• Data extracts
##############################

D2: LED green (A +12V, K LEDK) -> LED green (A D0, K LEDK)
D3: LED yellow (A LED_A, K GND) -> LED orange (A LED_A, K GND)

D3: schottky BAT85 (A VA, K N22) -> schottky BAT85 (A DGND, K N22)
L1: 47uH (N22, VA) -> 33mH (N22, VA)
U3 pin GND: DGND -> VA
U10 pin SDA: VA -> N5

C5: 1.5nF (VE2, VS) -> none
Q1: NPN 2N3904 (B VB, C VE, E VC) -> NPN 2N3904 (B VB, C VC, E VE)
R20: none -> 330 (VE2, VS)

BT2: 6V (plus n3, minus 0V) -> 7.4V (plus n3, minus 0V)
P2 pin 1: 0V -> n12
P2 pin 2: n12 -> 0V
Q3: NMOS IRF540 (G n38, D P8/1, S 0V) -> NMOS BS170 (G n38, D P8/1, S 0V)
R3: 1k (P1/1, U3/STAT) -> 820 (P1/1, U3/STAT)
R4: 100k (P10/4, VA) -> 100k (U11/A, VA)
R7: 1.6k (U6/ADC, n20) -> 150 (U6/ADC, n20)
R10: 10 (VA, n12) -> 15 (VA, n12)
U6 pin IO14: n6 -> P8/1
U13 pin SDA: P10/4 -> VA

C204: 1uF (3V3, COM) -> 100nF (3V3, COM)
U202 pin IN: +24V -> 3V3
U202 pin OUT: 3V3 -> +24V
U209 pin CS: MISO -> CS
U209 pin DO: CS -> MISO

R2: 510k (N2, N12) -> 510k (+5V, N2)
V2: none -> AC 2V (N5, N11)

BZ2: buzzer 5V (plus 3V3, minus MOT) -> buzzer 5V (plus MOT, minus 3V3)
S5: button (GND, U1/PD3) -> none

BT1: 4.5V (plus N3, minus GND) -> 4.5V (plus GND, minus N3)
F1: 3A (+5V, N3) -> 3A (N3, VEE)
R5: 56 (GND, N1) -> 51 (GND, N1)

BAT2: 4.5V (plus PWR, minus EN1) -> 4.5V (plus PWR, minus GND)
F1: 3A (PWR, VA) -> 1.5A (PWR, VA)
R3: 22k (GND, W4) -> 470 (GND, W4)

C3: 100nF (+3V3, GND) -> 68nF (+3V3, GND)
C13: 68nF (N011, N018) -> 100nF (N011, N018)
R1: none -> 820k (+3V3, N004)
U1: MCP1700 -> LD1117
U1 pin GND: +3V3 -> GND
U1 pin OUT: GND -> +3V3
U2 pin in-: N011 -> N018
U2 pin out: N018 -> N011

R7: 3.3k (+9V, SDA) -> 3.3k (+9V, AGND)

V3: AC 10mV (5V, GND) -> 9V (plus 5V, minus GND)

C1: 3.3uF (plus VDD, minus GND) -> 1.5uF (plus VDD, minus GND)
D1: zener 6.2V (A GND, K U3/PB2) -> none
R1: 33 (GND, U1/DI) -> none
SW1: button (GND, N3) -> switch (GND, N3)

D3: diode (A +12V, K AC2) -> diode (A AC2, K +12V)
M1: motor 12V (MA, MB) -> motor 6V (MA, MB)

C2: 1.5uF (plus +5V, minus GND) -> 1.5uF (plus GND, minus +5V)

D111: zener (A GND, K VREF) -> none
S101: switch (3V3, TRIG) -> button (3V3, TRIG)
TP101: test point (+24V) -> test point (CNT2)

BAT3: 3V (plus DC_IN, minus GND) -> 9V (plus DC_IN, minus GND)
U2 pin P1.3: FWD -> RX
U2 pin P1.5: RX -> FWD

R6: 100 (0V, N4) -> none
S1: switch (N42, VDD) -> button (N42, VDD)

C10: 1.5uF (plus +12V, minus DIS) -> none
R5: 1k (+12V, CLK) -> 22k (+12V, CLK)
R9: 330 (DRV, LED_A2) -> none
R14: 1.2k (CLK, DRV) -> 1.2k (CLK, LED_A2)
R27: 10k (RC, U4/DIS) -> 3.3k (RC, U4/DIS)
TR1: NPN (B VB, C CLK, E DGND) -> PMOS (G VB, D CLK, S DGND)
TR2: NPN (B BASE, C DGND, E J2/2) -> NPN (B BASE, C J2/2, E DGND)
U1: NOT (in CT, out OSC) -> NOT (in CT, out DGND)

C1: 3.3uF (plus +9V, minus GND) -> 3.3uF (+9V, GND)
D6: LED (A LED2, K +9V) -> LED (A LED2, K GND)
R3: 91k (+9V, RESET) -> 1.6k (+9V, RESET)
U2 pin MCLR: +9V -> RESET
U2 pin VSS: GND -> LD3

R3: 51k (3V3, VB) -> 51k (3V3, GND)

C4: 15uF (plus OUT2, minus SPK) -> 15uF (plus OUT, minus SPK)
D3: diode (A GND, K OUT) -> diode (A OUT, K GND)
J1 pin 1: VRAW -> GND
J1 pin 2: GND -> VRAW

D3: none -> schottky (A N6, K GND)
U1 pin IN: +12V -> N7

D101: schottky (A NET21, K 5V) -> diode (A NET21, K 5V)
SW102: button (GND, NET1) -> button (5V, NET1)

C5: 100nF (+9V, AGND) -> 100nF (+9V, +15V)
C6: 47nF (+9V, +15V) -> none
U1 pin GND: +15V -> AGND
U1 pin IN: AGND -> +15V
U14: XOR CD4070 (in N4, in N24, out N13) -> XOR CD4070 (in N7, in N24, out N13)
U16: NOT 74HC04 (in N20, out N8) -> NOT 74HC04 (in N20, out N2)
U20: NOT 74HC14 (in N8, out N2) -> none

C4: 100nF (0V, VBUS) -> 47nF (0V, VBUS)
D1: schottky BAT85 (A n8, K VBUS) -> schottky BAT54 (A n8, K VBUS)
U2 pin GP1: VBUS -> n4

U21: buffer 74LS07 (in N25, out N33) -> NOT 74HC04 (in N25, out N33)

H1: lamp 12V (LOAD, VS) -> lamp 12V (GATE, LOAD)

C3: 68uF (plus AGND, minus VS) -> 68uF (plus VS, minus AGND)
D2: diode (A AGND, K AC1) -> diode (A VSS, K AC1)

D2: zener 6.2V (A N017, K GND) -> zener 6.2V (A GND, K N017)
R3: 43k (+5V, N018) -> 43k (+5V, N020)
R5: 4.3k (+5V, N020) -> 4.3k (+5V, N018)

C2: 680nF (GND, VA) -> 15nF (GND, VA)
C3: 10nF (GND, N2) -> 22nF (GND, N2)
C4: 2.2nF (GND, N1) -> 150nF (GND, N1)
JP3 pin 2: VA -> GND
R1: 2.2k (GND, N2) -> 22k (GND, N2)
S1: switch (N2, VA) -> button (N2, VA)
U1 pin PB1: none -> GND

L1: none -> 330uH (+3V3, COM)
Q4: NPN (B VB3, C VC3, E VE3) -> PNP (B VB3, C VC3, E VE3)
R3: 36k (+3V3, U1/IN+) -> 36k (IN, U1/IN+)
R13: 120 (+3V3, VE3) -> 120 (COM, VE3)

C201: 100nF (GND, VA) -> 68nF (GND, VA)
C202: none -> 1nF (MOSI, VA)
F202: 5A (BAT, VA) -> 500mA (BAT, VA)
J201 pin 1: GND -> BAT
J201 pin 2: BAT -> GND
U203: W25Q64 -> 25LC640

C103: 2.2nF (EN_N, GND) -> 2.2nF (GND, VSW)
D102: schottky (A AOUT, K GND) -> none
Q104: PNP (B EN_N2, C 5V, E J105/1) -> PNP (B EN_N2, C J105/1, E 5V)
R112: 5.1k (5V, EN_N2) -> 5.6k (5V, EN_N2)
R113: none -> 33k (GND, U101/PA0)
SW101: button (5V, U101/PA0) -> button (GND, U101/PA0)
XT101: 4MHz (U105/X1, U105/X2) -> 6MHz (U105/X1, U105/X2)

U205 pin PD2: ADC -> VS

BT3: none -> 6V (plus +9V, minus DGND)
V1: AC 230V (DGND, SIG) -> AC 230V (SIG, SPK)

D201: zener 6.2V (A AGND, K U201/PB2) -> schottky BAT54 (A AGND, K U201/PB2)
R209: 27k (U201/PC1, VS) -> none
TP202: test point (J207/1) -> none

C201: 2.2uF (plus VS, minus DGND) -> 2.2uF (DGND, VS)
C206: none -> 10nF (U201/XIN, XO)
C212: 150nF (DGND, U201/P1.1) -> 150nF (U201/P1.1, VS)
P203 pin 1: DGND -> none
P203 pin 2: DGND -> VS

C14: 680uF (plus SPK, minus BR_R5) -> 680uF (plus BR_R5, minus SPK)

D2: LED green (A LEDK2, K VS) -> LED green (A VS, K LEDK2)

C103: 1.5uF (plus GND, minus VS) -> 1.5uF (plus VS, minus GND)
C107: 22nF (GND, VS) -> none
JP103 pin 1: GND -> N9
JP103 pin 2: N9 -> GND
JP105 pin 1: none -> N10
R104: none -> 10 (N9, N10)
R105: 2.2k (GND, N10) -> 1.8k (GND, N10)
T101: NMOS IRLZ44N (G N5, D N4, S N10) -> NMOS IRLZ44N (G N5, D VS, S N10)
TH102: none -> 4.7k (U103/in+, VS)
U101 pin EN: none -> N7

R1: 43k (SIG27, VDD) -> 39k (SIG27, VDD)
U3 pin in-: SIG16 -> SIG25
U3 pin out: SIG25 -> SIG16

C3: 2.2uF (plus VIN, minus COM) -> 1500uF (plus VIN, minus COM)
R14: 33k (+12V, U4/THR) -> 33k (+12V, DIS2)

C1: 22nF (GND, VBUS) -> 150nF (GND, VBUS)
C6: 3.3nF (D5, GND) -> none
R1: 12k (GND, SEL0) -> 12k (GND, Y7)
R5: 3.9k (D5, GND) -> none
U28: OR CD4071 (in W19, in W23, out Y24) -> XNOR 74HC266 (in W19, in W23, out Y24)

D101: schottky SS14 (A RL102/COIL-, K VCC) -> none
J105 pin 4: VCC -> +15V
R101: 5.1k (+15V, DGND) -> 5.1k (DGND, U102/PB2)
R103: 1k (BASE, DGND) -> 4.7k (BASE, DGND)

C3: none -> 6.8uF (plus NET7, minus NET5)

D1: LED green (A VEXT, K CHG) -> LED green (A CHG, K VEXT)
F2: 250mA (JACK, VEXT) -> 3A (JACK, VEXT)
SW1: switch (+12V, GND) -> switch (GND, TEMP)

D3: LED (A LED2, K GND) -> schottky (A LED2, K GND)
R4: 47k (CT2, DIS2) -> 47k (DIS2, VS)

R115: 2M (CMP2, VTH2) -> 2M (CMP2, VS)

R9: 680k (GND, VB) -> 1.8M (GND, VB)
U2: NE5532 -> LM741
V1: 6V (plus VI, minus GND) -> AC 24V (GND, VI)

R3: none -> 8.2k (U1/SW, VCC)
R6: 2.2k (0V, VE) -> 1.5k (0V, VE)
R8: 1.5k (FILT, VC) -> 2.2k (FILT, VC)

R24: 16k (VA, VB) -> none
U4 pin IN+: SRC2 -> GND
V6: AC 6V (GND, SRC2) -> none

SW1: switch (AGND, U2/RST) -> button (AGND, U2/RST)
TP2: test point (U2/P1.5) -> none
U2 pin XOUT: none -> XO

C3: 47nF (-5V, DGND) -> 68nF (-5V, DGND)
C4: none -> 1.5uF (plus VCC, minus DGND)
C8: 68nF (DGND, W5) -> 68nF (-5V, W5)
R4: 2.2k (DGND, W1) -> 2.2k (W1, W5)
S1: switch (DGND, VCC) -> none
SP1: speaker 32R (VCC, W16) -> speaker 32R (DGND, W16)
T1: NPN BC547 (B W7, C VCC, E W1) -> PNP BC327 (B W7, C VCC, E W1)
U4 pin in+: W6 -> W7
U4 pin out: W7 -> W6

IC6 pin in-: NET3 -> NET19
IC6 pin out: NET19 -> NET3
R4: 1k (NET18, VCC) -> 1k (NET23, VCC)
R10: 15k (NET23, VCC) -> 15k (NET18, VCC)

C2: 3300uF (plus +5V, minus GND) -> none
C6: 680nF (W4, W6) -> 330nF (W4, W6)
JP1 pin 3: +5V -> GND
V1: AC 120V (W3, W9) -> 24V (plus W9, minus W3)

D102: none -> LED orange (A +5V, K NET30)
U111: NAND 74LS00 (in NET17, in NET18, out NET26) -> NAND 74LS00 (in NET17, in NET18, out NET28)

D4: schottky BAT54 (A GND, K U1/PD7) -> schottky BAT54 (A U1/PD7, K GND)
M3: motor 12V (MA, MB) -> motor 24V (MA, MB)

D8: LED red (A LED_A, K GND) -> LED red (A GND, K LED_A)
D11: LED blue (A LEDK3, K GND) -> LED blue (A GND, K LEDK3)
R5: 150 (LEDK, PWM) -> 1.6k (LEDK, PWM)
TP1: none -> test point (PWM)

##############################

• Your objective
I need every line of the data that has the word "VEXT"; please list them.

• Result for this exercise
D1: LED green (A VEXT, K CHG) -> LED green (A CHG, K VEXT)
F2: 250mA (JACK, VEXT) -> 3A (JACK, VEXT)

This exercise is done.